State how many lines below hold the word "wallet". Give that number and no other text.
(Recorded data begins)
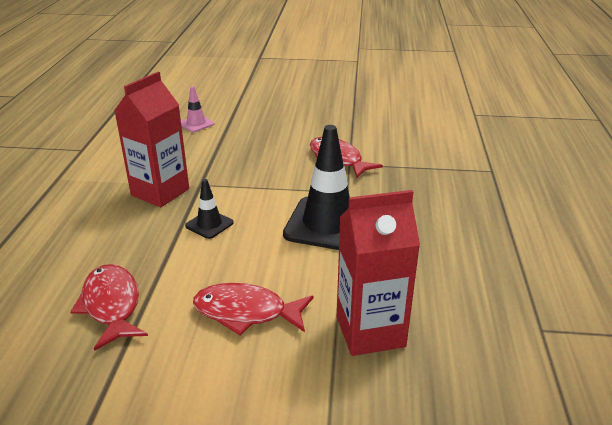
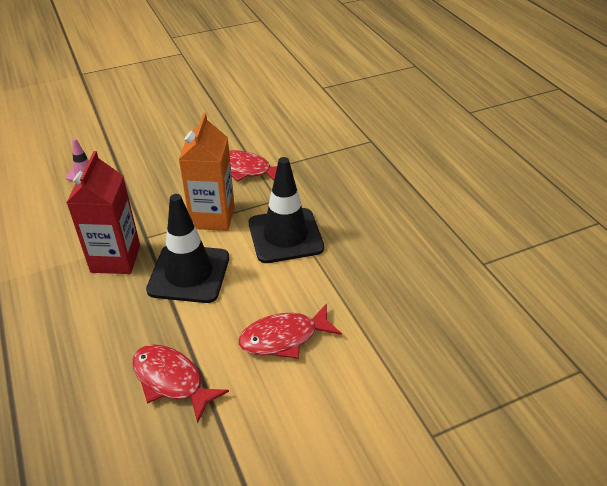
camera: 30 degrees left, 10 degrees up
black traffic cone [185,179,234,239] -> black traffic cone [146,194,229,303], size x2.07
red carton [337,190,420,356] -> none
none -> orange carton [179,113,235,231]

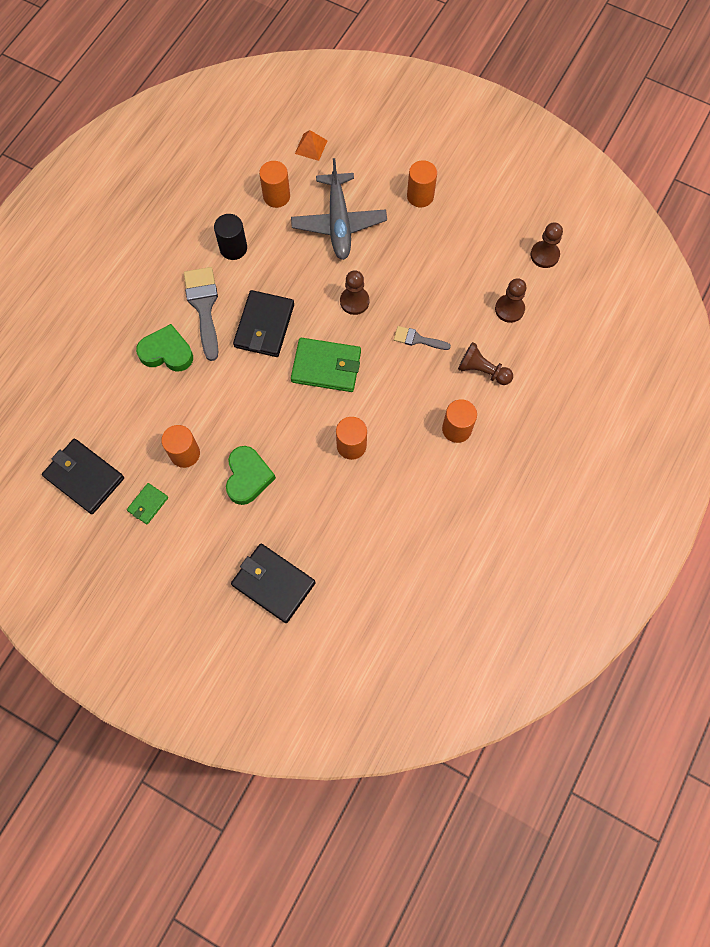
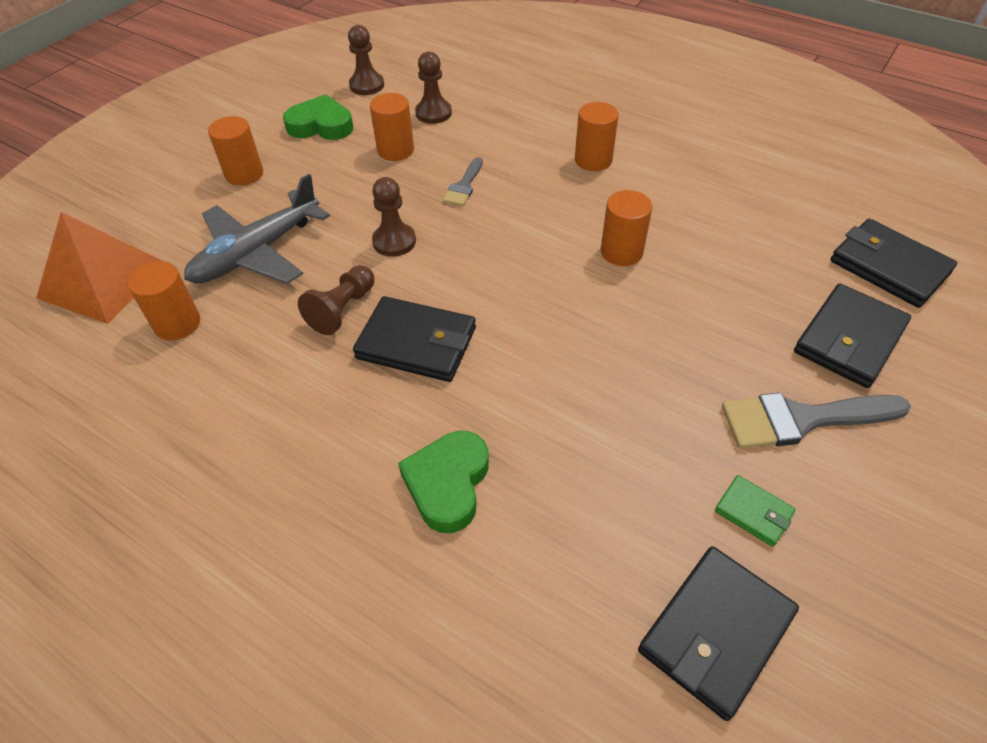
camera: 85 degrees left, 20 degrees down
orange cylinder [161,425,200,468] -> orange cylinder moved to [370,93,414,161]
grey brush [184,267,218,361] -> grey brush moved to [722,392,911,449]
black cylinder [214,214,247,260] -> none
green heart [226,446,276,505] -> green heart moved to [283,94,353,140]
grey plane [291,158,387,260] -> grey plane turned 135 degrees clockwise [184,174,330,284]
green wallet [291,338,361,392] -> none
orange pyramid [295,130,328,161] -> orange pyramid [36,212,162,324], size x2.13
brown pawn [458,342,513,385] -> brown pawn moved to [298,265,374,335]
none -> black wallet [830,219,957,308]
(Recorded data ends)
• [Written solution]:
2